===== LISTED RECORDS =====
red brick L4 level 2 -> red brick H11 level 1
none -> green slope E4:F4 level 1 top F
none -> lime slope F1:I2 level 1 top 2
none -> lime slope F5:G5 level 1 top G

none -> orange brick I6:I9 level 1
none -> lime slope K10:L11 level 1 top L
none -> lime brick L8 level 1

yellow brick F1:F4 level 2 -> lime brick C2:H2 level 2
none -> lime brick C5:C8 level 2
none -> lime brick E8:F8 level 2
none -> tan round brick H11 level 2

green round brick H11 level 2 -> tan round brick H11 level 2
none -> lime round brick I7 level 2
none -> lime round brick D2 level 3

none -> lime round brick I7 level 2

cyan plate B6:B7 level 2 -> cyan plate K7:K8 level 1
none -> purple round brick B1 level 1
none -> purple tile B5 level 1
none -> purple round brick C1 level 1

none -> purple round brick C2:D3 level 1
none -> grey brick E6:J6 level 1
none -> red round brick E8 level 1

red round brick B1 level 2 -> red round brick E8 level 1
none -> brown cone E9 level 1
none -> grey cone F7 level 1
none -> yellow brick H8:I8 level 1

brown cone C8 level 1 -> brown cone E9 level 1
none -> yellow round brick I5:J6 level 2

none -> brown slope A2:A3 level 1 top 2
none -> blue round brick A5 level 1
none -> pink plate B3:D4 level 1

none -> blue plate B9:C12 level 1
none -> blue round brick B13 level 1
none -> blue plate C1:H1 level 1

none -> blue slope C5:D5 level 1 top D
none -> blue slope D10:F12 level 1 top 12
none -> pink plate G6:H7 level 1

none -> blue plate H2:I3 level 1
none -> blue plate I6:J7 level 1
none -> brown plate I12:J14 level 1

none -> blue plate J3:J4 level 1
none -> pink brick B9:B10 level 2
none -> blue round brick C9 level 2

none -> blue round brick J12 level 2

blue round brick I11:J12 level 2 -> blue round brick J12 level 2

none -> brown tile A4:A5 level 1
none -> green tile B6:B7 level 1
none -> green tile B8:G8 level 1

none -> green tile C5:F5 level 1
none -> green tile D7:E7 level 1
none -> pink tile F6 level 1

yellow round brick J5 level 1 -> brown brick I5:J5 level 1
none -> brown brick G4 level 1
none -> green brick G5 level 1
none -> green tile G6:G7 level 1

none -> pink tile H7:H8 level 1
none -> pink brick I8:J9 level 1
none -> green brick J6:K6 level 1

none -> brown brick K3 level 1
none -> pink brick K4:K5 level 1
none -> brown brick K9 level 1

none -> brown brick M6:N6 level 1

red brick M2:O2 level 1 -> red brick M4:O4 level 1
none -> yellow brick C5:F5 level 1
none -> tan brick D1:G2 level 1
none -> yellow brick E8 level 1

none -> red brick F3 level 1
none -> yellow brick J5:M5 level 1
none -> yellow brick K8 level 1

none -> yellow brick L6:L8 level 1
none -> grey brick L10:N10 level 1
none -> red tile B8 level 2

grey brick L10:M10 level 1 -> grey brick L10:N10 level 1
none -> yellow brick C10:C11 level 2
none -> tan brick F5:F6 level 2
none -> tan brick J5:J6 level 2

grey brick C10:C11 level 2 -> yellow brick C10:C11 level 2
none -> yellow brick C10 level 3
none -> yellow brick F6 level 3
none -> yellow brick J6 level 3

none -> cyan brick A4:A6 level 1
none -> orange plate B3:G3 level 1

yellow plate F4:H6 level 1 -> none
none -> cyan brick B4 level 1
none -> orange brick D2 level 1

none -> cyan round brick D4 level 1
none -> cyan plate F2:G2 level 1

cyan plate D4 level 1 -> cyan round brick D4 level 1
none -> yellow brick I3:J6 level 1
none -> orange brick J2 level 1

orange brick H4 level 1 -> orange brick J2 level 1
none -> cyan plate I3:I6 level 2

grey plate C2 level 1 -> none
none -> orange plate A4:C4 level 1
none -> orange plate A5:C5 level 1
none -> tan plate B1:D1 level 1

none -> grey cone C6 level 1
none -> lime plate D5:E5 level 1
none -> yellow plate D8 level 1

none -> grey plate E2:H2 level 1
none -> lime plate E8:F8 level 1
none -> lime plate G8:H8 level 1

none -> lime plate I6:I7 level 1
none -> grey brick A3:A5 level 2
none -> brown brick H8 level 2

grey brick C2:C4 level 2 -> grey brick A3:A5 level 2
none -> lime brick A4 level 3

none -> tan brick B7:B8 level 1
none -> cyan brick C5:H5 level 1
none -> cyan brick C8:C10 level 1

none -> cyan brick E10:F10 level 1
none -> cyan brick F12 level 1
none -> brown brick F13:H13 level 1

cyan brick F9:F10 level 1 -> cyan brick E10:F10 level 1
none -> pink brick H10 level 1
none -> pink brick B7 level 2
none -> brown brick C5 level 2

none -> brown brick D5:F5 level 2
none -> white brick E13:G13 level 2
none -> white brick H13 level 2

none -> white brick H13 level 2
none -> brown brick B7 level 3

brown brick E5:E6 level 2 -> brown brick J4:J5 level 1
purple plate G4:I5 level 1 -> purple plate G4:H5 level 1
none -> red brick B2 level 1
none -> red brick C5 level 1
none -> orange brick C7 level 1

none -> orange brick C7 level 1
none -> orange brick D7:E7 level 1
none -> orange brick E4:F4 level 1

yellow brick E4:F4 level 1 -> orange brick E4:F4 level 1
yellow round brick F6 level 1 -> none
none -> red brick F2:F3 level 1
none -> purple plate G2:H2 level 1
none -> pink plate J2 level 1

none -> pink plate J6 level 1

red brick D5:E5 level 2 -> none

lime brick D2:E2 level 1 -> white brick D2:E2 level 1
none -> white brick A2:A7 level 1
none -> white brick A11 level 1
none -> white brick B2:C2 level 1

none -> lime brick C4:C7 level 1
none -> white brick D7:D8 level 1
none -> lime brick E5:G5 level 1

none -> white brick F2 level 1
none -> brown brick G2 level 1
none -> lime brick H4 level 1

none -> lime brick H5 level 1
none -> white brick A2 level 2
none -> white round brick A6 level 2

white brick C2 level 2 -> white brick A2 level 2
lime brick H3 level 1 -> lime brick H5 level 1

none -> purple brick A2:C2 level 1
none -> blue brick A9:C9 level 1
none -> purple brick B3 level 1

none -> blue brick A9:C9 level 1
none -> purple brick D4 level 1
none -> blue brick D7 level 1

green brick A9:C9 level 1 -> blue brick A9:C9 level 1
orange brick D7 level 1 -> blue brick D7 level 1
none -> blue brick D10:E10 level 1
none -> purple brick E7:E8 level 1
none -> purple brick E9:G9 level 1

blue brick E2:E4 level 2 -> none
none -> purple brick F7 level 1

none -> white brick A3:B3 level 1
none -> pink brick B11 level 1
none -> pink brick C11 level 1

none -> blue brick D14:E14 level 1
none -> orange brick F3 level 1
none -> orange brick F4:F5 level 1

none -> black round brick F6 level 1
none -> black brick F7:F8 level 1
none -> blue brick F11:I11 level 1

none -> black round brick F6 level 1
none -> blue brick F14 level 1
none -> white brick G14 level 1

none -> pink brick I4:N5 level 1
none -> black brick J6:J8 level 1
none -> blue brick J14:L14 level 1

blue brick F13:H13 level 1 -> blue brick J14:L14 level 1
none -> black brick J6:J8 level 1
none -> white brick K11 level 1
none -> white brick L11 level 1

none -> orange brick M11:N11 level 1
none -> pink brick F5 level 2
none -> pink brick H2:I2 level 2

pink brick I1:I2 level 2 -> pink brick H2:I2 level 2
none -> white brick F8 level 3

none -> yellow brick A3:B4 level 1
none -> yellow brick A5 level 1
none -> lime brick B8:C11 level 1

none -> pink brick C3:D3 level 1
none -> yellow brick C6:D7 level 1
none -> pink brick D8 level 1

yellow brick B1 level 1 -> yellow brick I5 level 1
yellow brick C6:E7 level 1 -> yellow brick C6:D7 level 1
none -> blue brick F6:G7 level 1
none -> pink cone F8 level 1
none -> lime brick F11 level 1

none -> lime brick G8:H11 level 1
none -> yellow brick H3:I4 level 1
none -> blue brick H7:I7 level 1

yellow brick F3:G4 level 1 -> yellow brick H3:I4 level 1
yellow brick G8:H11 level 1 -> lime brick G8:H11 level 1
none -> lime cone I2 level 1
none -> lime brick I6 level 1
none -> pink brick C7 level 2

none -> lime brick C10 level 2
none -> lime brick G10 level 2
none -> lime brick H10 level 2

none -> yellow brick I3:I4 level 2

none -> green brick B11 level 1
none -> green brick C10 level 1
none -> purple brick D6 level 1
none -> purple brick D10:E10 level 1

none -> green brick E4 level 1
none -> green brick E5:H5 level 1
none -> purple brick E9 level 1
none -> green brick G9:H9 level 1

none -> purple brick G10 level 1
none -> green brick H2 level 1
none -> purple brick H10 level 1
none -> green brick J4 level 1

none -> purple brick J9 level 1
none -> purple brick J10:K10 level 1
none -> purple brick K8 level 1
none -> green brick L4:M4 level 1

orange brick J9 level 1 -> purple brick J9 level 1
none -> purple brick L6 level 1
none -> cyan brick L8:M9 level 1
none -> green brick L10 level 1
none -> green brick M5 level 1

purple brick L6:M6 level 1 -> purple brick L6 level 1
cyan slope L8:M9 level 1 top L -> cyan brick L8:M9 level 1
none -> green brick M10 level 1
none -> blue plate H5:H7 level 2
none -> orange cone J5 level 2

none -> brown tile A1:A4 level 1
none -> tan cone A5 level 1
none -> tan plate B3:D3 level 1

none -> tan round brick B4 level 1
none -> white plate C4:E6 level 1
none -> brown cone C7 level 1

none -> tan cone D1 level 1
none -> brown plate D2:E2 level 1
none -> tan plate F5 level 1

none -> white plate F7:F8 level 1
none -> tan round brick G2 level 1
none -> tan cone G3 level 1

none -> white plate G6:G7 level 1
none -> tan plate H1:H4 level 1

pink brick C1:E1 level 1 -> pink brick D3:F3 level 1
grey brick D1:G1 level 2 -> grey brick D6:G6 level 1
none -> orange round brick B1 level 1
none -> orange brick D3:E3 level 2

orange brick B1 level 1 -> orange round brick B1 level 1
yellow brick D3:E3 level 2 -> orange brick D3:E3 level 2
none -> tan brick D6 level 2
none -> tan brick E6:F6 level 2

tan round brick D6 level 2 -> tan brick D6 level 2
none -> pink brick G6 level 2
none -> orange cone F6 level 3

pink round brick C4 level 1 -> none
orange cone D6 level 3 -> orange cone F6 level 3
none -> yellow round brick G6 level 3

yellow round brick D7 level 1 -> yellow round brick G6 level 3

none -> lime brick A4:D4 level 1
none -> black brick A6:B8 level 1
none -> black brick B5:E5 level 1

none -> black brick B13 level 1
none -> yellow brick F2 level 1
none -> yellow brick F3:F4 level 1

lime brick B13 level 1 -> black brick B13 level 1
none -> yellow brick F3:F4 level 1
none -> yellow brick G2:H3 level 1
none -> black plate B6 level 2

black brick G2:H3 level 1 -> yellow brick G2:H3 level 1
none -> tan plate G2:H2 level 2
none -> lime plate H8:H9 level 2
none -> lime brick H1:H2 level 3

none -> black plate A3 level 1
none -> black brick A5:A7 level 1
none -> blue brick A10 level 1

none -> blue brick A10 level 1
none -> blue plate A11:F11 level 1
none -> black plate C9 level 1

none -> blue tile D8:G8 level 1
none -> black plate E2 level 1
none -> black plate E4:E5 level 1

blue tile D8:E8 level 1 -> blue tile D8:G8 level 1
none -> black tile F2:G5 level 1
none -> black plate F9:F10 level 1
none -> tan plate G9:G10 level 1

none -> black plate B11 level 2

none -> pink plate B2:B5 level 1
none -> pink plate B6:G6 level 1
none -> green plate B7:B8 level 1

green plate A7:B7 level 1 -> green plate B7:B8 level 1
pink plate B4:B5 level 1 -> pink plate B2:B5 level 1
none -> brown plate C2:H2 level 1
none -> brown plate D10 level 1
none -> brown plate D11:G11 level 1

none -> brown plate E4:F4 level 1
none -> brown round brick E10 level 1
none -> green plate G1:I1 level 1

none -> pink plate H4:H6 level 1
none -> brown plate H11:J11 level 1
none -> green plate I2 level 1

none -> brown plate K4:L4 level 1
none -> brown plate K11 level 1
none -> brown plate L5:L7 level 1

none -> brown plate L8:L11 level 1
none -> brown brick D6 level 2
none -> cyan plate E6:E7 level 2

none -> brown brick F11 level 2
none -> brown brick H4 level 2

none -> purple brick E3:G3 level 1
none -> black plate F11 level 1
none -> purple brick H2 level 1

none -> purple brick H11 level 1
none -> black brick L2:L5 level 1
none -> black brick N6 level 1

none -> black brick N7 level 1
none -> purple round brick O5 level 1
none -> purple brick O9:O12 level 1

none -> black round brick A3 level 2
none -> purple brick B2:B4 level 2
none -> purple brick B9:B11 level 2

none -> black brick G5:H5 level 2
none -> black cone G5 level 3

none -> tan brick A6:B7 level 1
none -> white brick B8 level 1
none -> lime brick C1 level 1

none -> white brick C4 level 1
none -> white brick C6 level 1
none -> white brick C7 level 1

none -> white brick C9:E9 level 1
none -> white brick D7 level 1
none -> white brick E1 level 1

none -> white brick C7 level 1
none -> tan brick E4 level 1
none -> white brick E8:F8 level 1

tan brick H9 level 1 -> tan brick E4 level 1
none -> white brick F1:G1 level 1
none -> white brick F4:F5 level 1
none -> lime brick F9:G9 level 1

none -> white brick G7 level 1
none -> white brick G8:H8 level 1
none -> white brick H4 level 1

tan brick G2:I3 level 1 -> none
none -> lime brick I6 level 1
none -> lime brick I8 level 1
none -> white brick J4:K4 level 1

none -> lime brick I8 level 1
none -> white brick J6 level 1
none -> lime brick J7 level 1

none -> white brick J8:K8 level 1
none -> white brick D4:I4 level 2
=====
| TO DO |
Would you copy out each line of the records above where the word "grey" occurs?

| SOLUTION TO THIS PROBLEM |
none -> grey brick E6:J6 level 1
none -> grey cone F7 level 1
none -> grey brick L10:N10 level 1
grey brick L10:M10 level 1 -> grey brick L10:N10 level 1
grey brick C10:C11 level 2 -> yellow brick C10:C11 level 2
grey plate C2 level 1 -> none
none -> grey cone C6 level 1
none -> grey plate E2:H2 level 1
none -> grey brick A3:A5 level 2
grey brick C2:C4 level 2 -> grey brick A3:A5 level 2
grey brick D1:G1 level 2 -> grey brick D6:G6 level 1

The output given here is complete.